**EXERCISE DIRECTIONS**: Starting at the line that contains "white rolling pin", return every line down to the end of the records below, exactly as written.

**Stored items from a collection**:
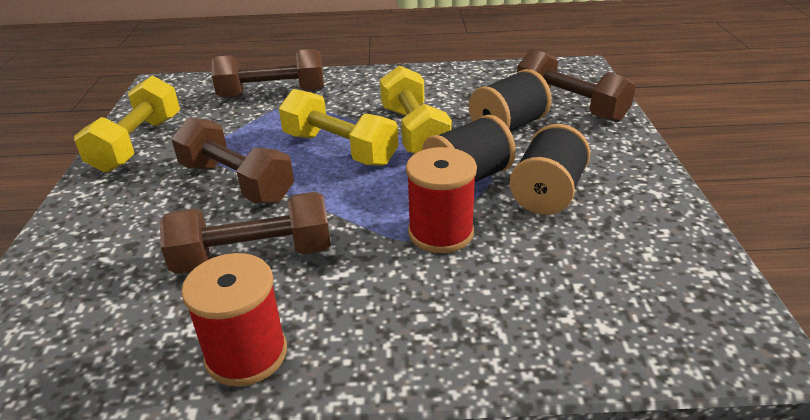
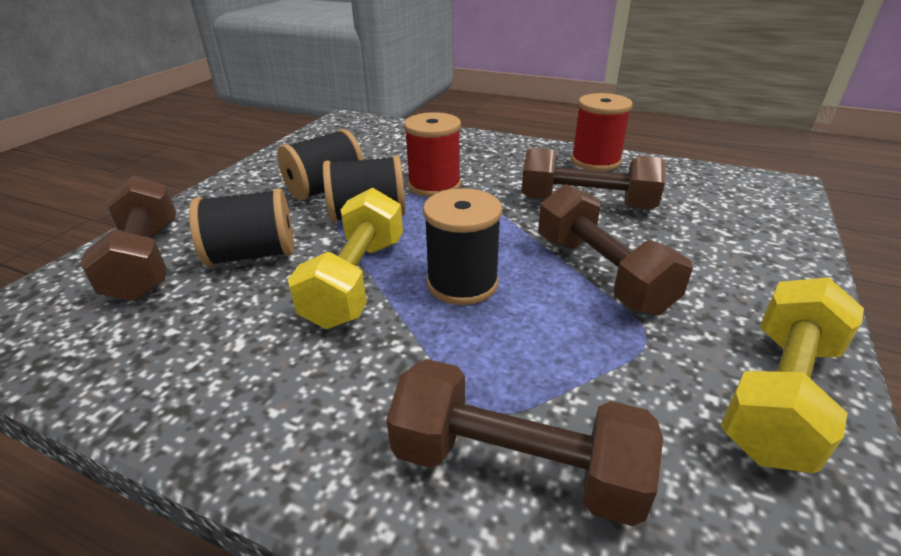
camera: 155 degrees left, 0 degrees up
yellow dumbbell [279,89,398,166] -> black spool [423,188,502,305]

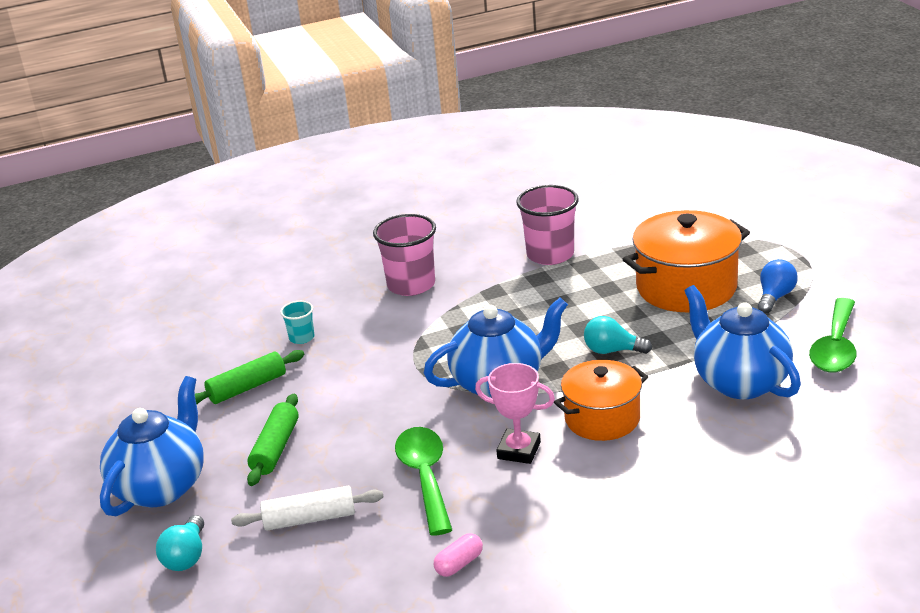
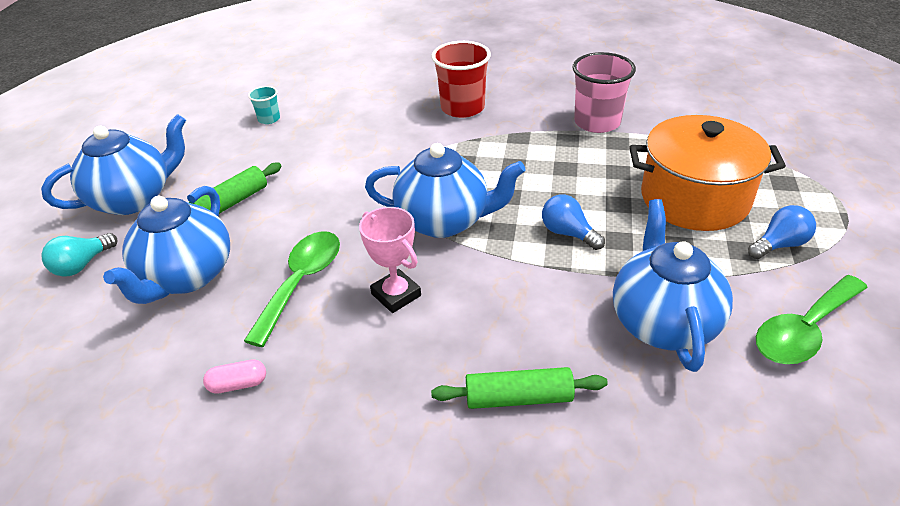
camera: 30 degrees right, 10 degrees up
green rolling pin [195,350,304,404] -> green rolling pin moved to [431,367,608,409]
white rolling pin [231,486,383,530] -> blue teapot [103,186,230,304]
turquoise cup [280,301,314,344] -> turquoise cup moved to [248,86,280,124]
pink cup [373,214,436,296] -> red cup [432,41,491,118]
orange pot [554,360,648,441] -> none
turquoise light bulb [584,316,652,354] -> blue light bulb [542,194,605,250]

**TASK RESULT**:
white rolling pin [231,486,383,530] -> blue teapot [103,186,230,304]
turquoise cup [280,301,314,344] -> turquoise cup moved to [248,86,280,124]
pink cup [373,214,436,296] -> red cup [432,41,491,118]
orange pot [554,360,648,441] -> none
turquoise light bulb [584,316,652,354] -> blue light bulb [542,194,605,250]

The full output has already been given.